▶ _JOB_
Reproduce the lines from every item below word for word, leaving the pictures out of your answer.

▶ _SUPPLIED RECORDS_
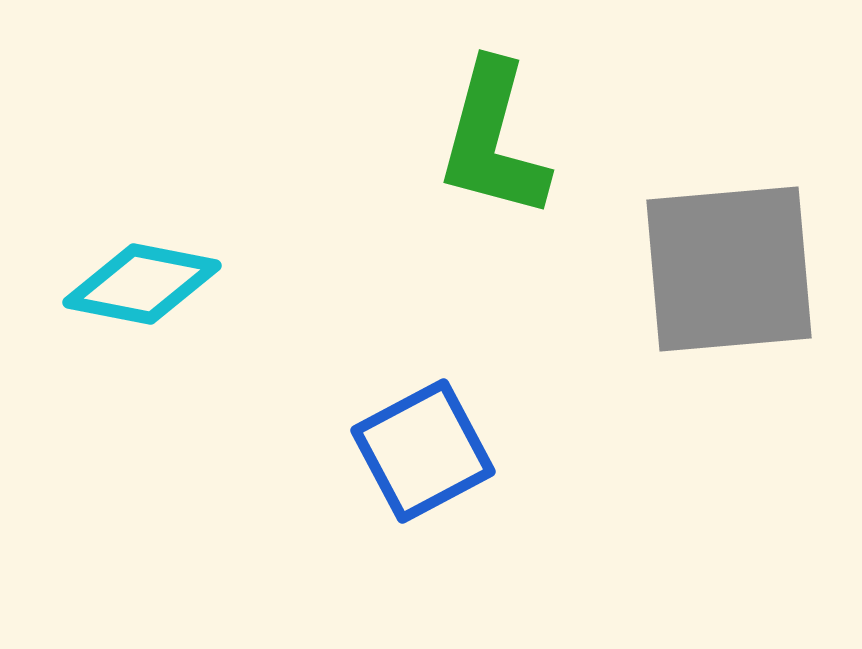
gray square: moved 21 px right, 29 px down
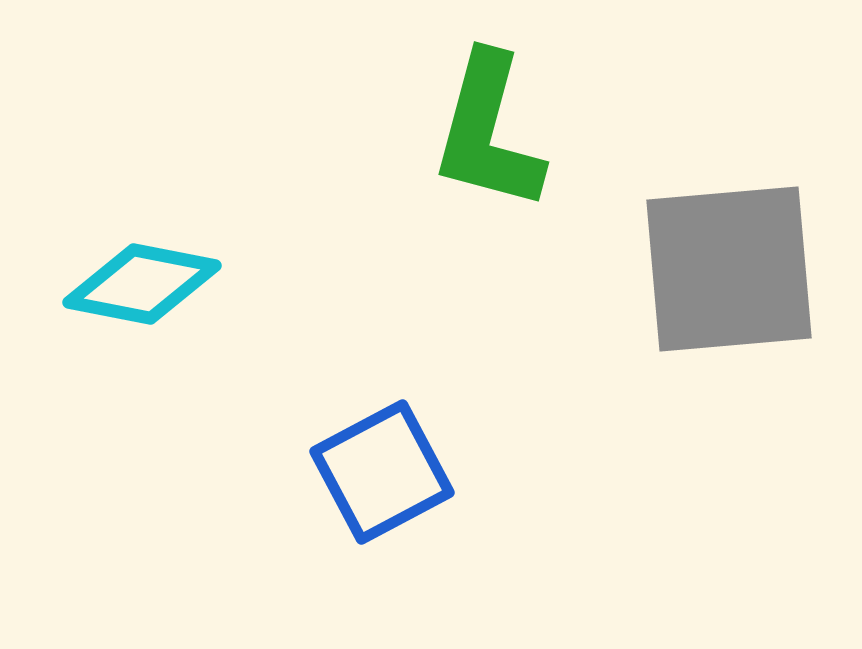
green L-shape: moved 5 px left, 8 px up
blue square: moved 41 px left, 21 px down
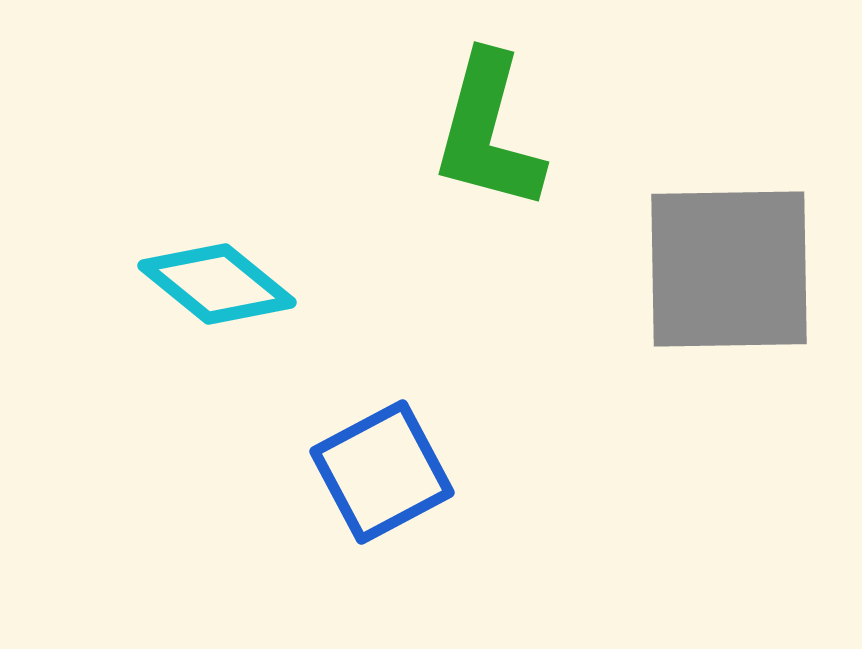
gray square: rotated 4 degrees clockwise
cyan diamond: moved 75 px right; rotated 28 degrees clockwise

▶ _TASK RESULT_
gray square: moved 21 px right, 29 px down
green L-shape: moved 5 px left, 8 px up
blue square: moved 41 px left, 21 px down
gray square: rotated 4 degrees clockwise
cyan diamond: moved 75 px right; rotated 28 degrees clockwise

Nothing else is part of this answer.